-- What is required --
Return only the lines from the top of the material through the line marked by "yellow plate F4:F5", unaltered.
━━━━━━
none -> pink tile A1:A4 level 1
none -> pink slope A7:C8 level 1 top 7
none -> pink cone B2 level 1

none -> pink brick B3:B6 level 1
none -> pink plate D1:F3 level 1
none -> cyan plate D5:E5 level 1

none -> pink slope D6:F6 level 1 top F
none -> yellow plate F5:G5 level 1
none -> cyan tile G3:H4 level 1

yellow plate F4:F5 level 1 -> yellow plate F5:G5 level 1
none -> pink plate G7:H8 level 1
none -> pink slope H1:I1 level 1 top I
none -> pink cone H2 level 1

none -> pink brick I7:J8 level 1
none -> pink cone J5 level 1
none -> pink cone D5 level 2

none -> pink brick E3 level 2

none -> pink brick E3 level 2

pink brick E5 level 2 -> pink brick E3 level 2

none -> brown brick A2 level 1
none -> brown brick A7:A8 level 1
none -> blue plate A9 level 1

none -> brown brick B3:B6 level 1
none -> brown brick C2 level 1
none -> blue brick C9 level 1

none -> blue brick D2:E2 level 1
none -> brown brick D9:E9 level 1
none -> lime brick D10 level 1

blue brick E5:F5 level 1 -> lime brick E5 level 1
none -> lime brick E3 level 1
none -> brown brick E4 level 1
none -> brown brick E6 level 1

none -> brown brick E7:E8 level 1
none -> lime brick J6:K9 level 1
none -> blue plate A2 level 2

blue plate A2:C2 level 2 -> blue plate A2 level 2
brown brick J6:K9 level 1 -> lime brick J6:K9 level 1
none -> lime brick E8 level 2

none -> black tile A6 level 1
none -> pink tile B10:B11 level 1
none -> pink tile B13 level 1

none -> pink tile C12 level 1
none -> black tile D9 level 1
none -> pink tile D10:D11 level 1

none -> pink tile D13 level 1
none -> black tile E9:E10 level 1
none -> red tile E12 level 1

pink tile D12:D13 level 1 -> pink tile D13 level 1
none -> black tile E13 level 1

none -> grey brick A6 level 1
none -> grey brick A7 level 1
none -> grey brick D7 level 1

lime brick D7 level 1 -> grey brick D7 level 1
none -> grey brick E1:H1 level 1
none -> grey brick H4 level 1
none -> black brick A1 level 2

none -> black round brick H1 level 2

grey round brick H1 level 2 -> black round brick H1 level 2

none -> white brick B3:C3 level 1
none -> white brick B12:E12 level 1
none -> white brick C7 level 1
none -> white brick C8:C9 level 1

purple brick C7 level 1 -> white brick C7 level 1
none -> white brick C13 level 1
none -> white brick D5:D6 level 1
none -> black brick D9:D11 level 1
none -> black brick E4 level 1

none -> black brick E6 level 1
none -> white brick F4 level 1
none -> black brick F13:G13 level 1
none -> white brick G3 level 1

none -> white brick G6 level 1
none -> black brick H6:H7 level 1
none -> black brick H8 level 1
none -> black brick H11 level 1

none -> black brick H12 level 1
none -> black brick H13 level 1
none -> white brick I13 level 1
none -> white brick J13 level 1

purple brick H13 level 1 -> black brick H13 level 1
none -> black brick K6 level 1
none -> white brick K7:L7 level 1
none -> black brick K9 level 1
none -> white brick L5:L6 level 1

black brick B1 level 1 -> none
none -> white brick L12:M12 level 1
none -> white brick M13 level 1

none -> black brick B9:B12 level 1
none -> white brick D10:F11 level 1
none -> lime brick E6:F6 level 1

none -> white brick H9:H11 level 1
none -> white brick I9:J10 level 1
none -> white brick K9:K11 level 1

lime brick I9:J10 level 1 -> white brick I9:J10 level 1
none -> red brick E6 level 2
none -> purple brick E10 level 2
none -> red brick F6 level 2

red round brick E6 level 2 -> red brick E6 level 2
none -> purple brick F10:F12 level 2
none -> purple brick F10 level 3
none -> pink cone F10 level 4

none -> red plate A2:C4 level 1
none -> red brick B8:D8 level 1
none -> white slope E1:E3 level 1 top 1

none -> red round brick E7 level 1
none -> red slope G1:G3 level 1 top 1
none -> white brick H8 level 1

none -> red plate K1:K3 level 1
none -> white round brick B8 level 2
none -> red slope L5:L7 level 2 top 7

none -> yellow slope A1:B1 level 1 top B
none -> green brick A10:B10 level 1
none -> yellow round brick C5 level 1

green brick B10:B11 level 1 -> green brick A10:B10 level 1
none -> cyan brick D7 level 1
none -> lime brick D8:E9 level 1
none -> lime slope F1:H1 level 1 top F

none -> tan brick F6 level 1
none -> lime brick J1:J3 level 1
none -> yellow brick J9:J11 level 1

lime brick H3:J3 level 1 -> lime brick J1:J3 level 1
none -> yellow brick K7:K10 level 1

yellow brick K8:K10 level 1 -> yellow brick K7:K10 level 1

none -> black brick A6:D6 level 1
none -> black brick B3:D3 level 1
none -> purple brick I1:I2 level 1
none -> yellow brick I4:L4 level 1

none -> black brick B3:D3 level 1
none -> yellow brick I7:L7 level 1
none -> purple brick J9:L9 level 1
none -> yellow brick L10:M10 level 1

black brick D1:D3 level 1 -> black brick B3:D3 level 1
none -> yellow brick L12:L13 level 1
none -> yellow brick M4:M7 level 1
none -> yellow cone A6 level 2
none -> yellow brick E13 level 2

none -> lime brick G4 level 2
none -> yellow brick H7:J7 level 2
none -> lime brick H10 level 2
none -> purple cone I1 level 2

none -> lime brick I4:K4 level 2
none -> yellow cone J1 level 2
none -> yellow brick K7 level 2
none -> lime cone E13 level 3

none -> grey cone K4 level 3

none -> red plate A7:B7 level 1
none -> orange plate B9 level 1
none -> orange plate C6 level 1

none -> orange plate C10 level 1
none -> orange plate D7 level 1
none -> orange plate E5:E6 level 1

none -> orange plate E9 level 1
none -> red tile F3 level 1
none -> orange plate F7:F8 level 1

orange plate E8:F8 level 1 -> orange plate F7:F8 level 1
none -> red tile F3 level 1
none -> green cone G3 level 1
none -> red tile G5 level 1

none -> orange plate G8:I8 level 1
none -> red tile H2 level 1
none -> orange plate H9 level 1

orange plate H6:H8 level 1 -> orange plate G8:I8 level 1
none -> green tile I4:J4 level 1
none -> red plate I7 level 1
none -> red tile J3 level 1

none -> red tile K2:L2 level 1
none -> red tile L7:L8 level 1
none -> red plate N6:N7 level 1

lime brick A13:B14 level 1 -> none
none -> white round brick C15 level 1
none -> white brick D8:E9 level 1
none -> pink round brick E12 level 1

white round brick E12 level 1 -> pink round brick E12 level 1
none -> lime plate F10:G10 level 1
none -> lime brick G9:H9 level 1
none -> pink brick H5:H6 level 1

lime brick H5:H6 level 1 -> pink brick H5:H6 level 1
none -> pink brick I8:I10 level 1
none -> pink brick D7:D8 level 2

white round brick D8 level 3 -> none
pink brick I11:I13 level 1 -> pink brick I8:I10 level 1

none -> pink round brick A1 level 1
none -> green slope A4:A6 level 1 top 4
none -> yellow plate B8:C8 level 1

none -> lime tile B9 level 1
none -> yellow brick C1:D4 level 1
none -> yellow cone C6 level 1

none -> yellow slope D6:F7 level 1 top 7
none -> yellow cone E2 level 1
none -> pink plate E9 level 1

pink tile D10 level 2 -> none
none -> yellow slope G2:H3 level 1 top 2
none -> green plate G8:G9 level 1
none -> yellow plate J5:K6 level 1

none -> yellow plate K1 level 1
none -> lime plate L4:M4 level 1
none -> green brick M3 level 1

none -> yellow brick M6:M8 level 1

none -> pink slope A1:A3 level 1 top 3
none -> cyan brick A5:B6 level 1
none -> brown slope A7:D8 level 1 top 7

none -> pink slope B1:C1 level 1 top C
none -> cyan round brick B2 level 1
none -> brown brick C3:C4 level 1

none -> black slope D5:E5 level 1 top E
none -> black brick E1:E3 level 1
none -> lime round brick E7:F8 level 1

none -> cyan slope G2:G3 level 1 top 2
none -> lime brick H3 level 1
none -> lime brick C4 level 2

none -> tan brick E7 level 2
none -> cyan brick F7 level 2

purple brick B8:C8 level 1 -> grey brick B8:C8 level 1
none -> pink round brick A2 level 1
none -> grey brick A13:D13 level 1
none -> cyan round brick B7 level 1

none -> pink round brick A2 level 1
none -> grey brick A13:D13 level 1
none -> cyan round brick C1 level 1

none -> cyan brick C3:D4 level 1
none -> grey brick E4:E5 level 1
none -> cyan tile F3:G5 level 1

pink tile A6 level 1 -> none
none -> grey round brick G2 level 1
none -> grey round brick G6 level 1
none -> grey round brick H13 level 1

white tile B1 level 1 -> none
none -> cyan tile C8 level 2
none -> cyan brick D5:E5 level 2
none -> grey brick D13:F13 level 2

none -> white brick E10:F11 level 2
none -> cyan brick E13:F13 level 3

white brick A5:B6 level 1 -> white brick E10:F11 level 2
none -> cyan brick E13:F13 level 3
━━━━━━
-- Reply --
none -> pink tile A1:A4 level 1
none -> pink slope A7:C8 level 1 top 7
none -> pink cone B2 level 1

none -> pink brick B3:B6 level 1
none -> pink plate D1:F3 level 1
none -> cyan plate D5:E5 level 1

none -> pink slope D6:F6 level 1 top F
none -> yellow plate F5:G5 level 1
none -> cyan tile G3:H4 level 1

yellow plate F4:F5 level 1 -> yellow plate F5:G5 level 1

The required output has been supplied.